**SUPPLIED INFORMATION**
^^^^^^^^^^^^^^^^

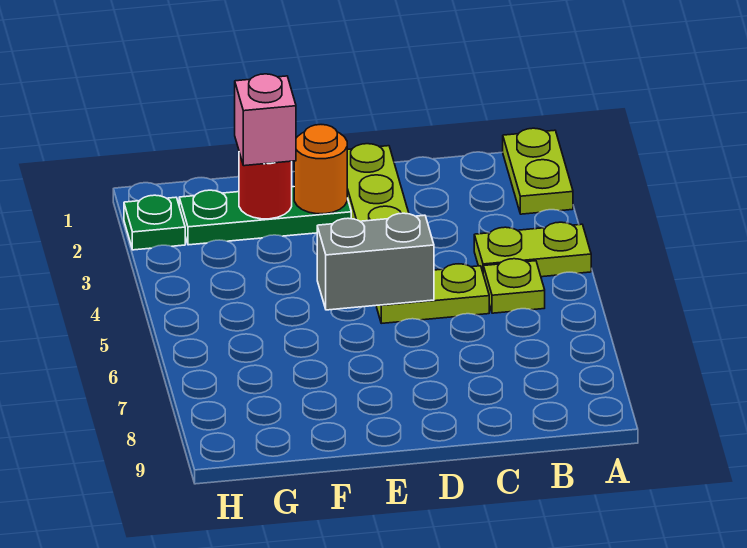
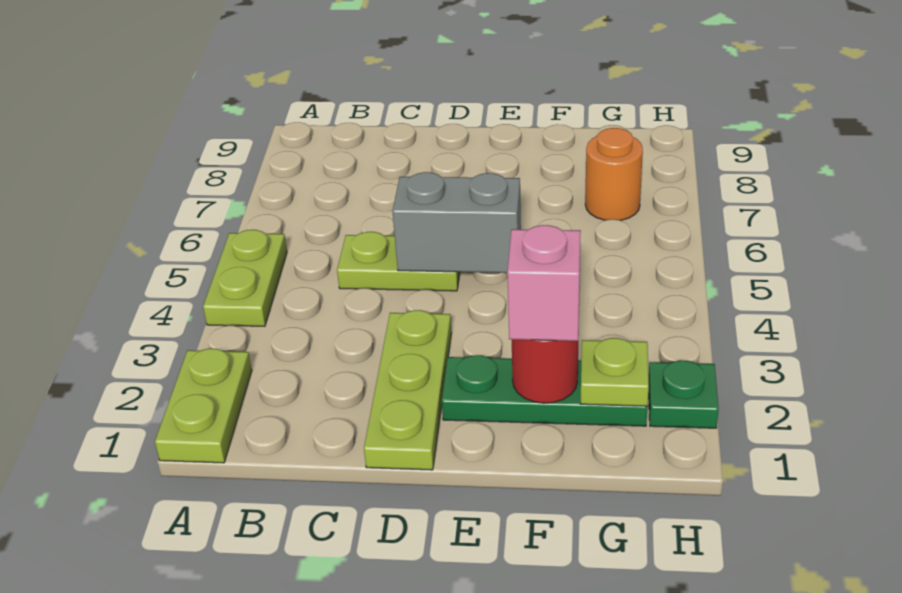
lime plate A4:B4 level 1 -> lime plate A4:A5 level 1
lime plate B5 level 1 -> lime plate G2 level 2
orange round brick E2 level 2 -> orange round brick G7 level 1

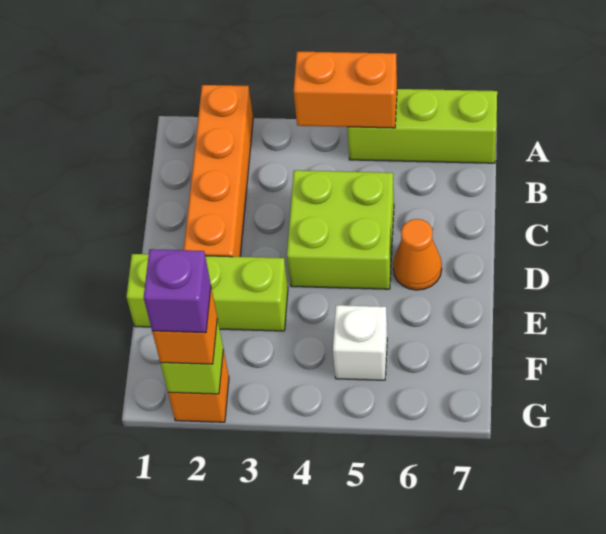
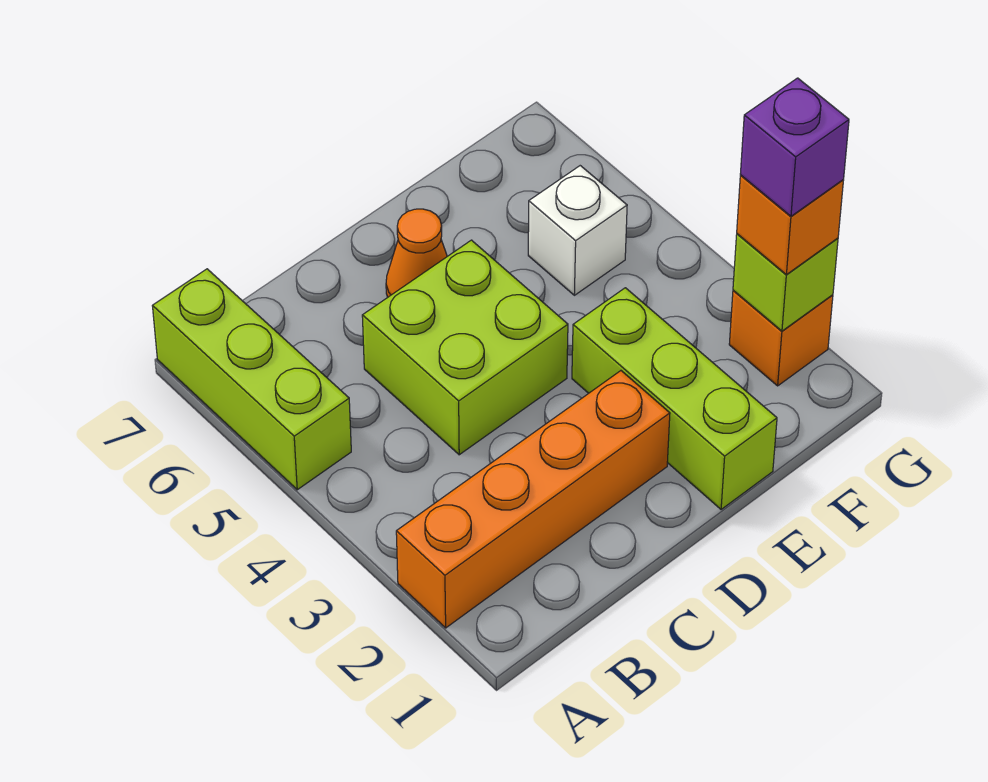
orange brick A4:A5 level 2 -> none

^^^^^^^^^^^^^^^^

**WHAT YOU HAVE TO DO**
Go through the material and set it down again exactly, but without any pictures.

**ANSWER TO THE PROBLEM**
lime plate A4:B4 level 1 -> lime plate A4:A5 level 1
lime plate B5 level 1 -> lime plate G2 level 2
orange round brick E2 level 2 -> orange round brick G7 level 1

orange brick A4:A5 level 2 -> none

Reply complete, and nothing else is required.